(Beginning of Data under study)

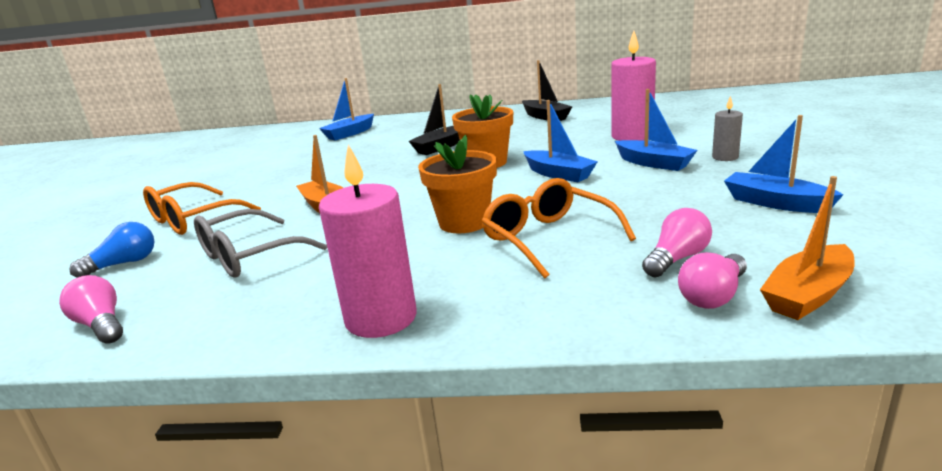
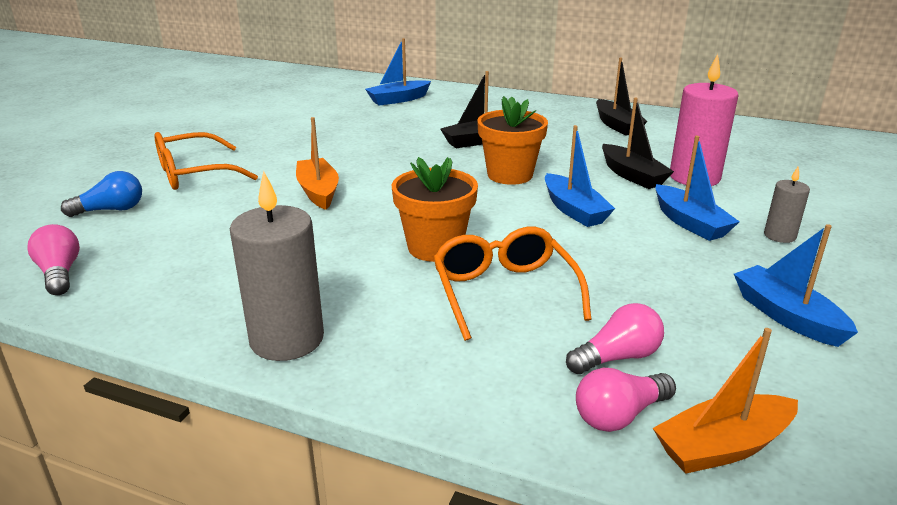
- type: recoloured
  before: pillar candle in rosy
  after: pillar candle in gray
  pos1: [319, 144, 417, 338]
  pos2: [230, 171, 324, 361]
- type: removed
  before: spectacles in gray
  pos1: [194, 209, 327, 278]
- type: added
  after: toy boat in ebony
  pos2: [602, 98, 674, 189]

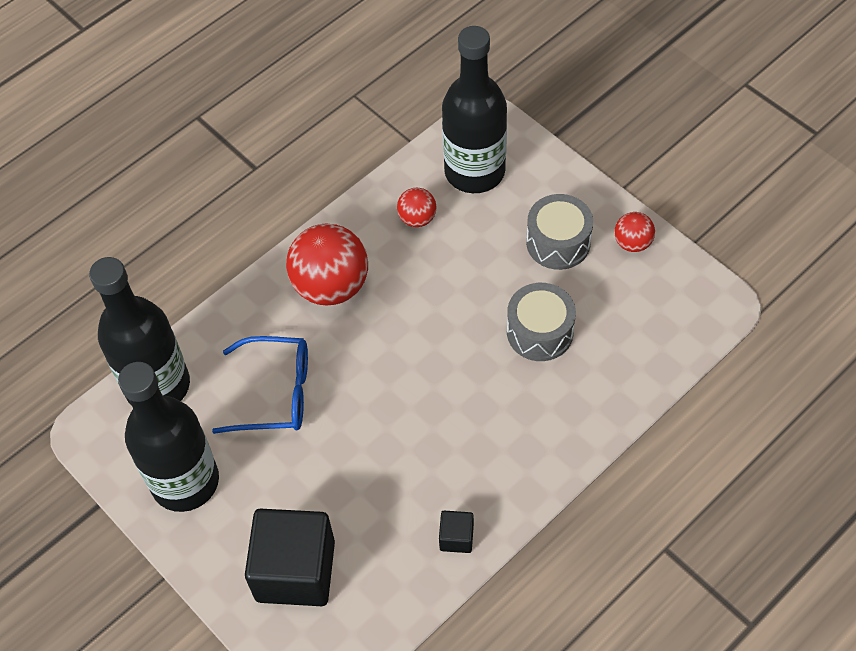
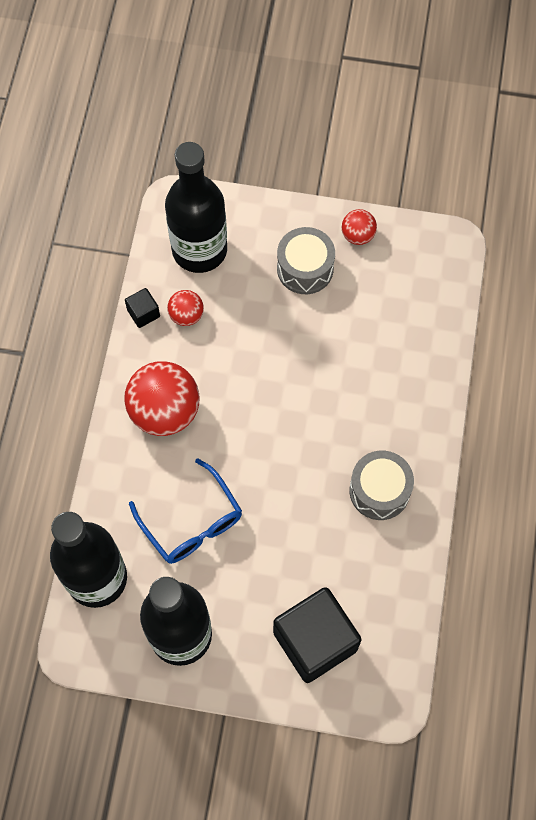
- type: moved
  before: snare drum in gray
  pos1: [507, 283, 576, 361]
  pos2: [349, 451, 414, 520]
- type: turned
  before: spectacles in cobalt
  pos1: [212, 336, 308, 434]
  pos2: [129, 458, 242, 564]
  turn: 90
- type: moved
  before: cube in ebony
  pos1: [439, 511, 474, 553]
  pos2: [125, 288, 160, 328]

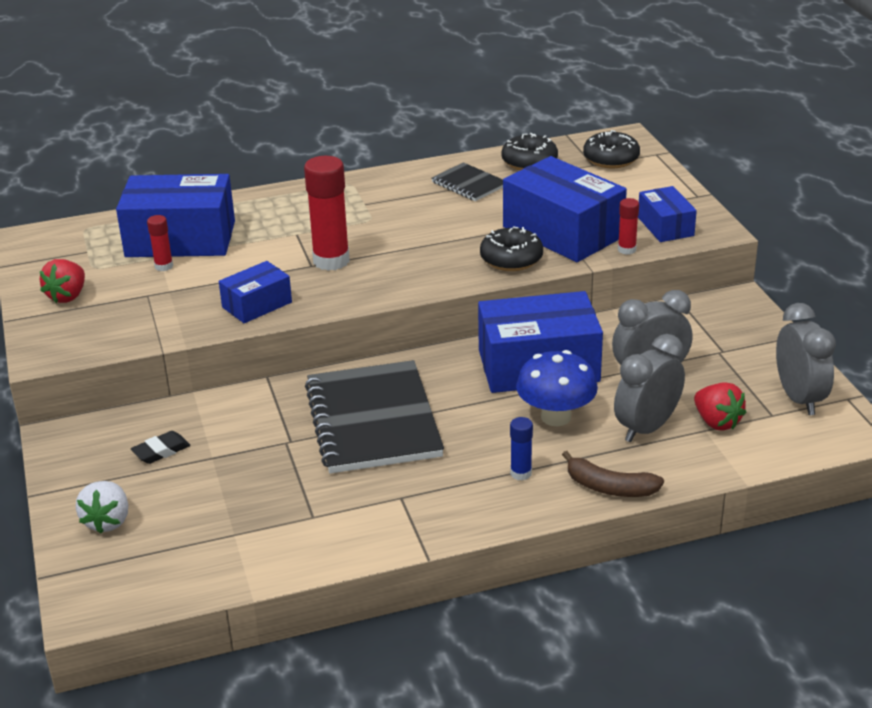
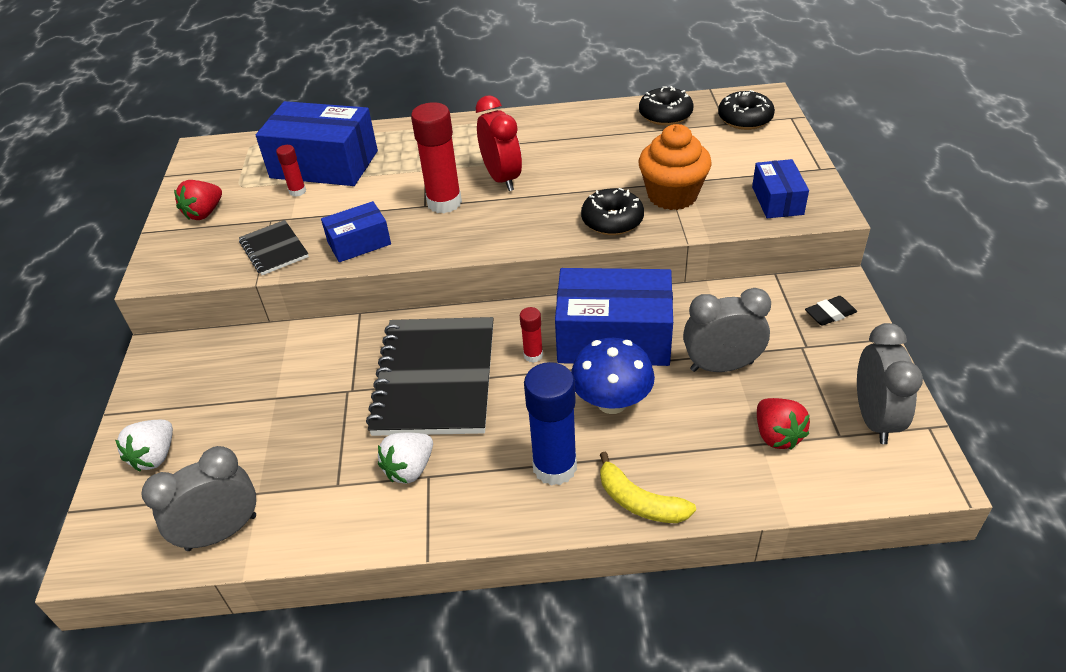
- type: replaced
  before: box in cobalt
  after: muffin in bright orange
  pos1: [503, 156, 627, 262]
  pos2: [639, 124, 712, 210]
- type: moved
  before: notepad in ebony
  pos1: [431, 162, 503, 201]
  pos2: [239, 220, 309, 275]
- type: moved
  before: glue in crimson
  pos1: [618, 198, 639, 255]
  pos2: [520, 307, 543, 363]
- type: moved
  before: alarm clock in gray
  pos1: [614, 334, 685, 442]
  pos2: [141, 446, 256, 551]
- type: resized
  before: glue in cobalt
  pos1: [510, 417, 533, 480]
  pos2: [524, 362, 577, 486]
  scale: 2.0
- type: moved
  before: pencil eraser in ebony
  pos1: [131, 431, 190, 464]
  pos2: [805, 296, 857, 326]
- type: recoloured
  before: banana fruit in brown
  after: banana fruit in bright yellow
  pos1: [562, 451, 664, 497]
  pos2: [600, 452, 696, 523]
- type: added
  after: alarm clock in crimson
  pos2: [476, 95, 522, 191]
- type: added
  after: berry in white
  pos2: [378, 433, 433, 484]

(End of Data under study)

Task → From the line containing "before: banana fruit in brown" through the last line of the records above, reproduce every line exactly.

Solved problem →
  before: banana fruit in brown
  after: banana fruit in bright yellow
  pos1: [562, 451, 664, 497]
  pos2: [600, 452, 696, 523]
- type: added
  after: alarm clock in crimson
  pos2: [476, 95, 522, 191]
- type: added
  after: berry in white
  pos2: [378, 433, 433, 484]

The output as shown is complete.